_WORK TO COMPLETE_
Give back all of the data exactly, with every picture omitted.

DATA UNDER STUDY Start Marker

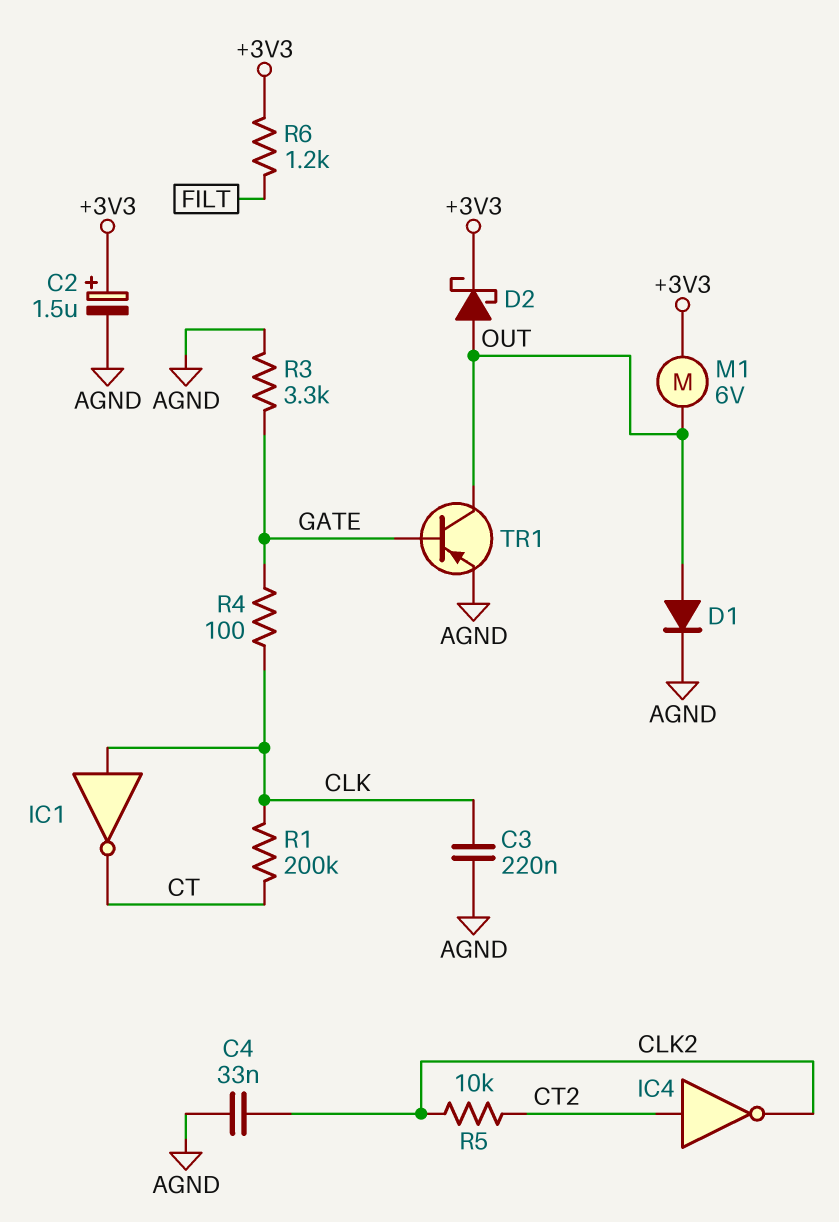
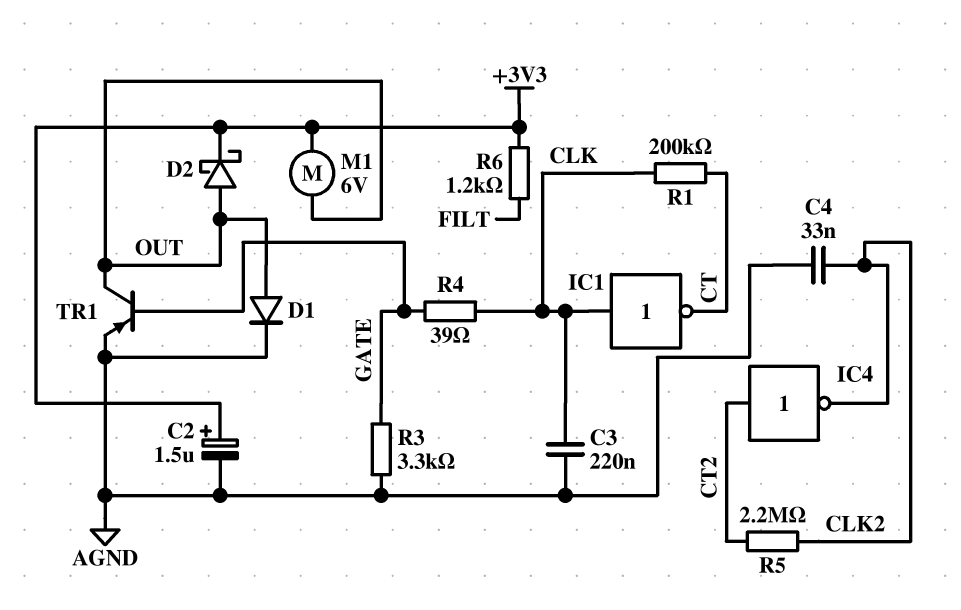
R4: 100 (CLK, GATE) -> 39 (CLK, GATE)
R5: 10k (CLK2, CT2) -> 2.2M (CLK2, CT2)

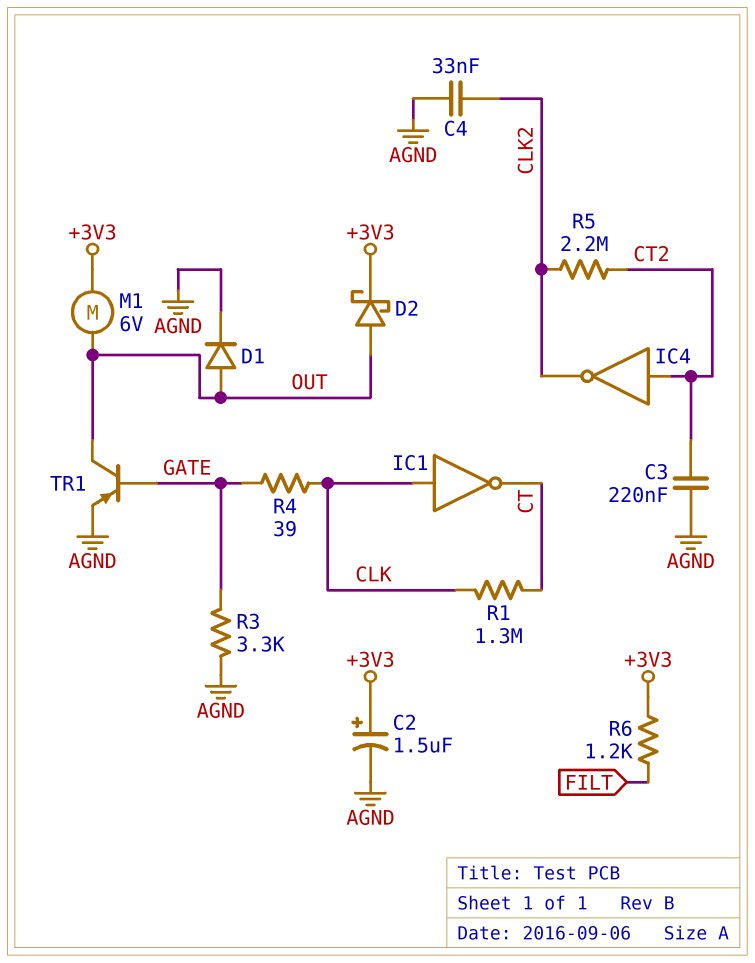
C3: 220nF (AGND, CLK) -> 220nF (AGND, CT2)
R1: 200k (CLK, CT) -> 1.3M (CLK, CT)

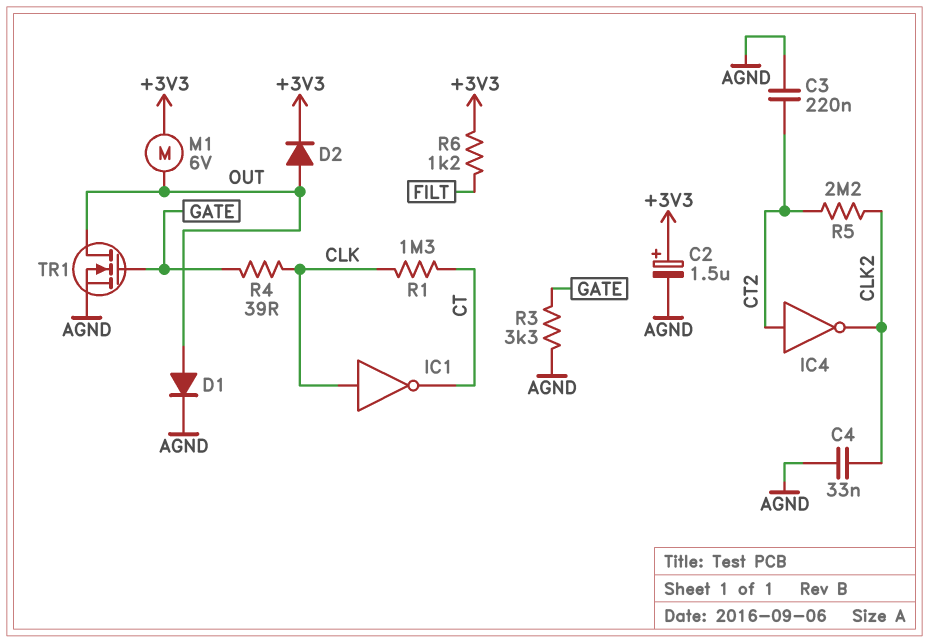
D2: schottky (A OUT, K +3V3) -> diode (A OUT, K +3V3)
TR1: PNP (B GATE, C OUT, E AGND) -> NMOS (G GATE, D OUT, S AGND)

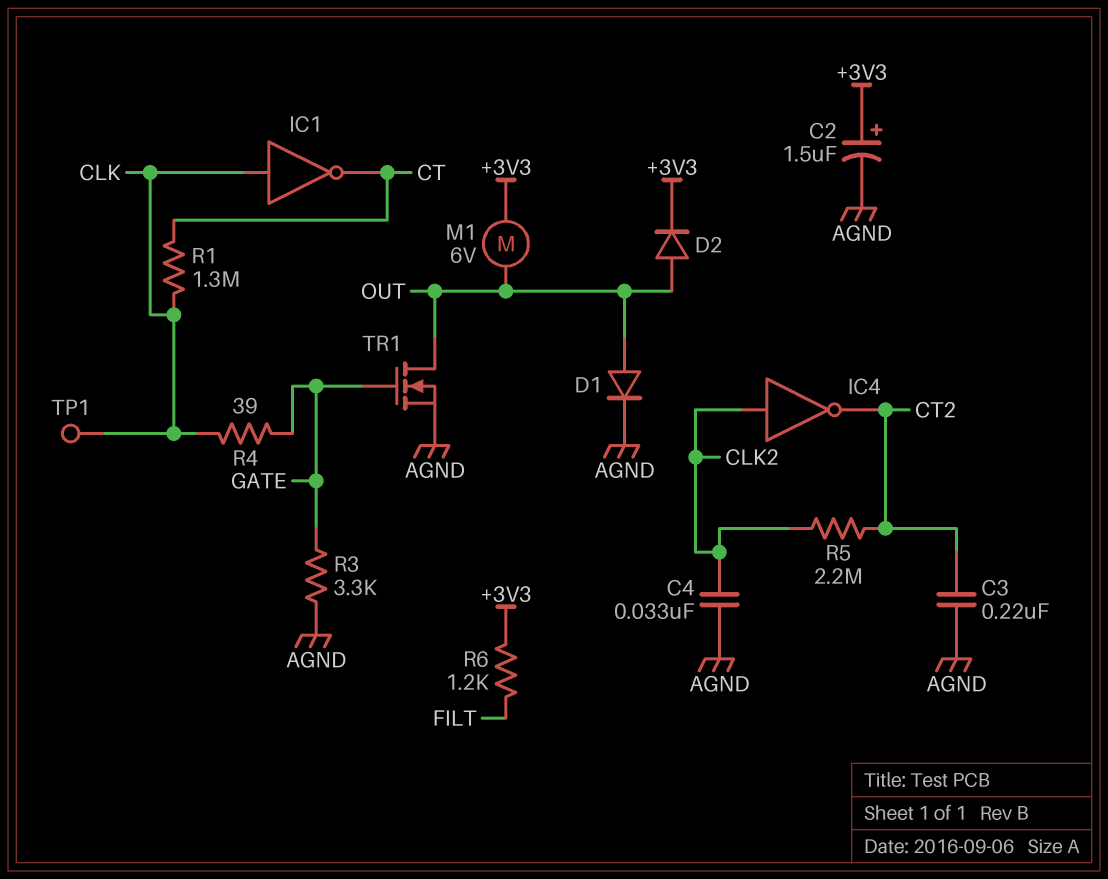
IC4: NOT (in CT2, out CLK2) -> NOT (in CLK2, out CT2)
TP1: none -> test point (CLK)

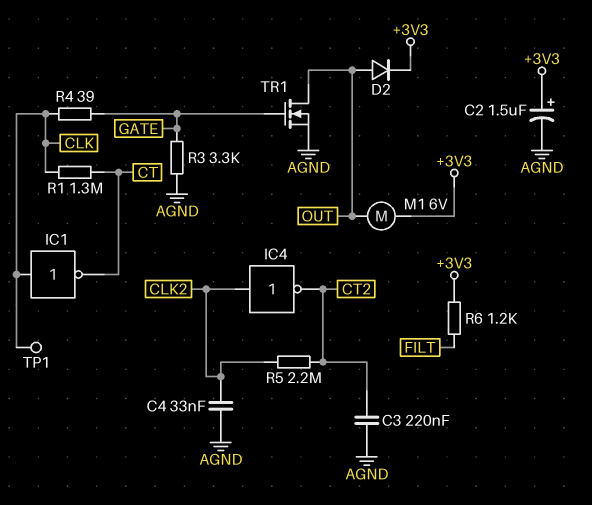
D1: diode (A OUT, K AGND) -> none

DATA UNDER STUDY End Marker

_RESULT FOR THIS EXERCISE_
R4: 100 (CLK, GATE) -> 39 (CLK, GATE)
R5: 10k (CLK2, CT2) -> 2.2M (CLK2, CT2)

C3: 220nF (AGND, CLK) -> 220nF (AGND, CT2)
R1: 200k (CLK, CT) -> 1.3M (CLK, CT)

D2: schottky (A OUT, K +3V3) -> diode (A OUT, K +3V3)
TR1: PNP (B GATE, C OUT, E AGND) -> NMOS (G GATE, D OUT, S AGND)

IC4: NOT (in CT2, out CLK2) -> NOT (in CLK2, out CT2)
TP1: none -> test point (CLK)

D1: diode (A OUT, K AGND) -> none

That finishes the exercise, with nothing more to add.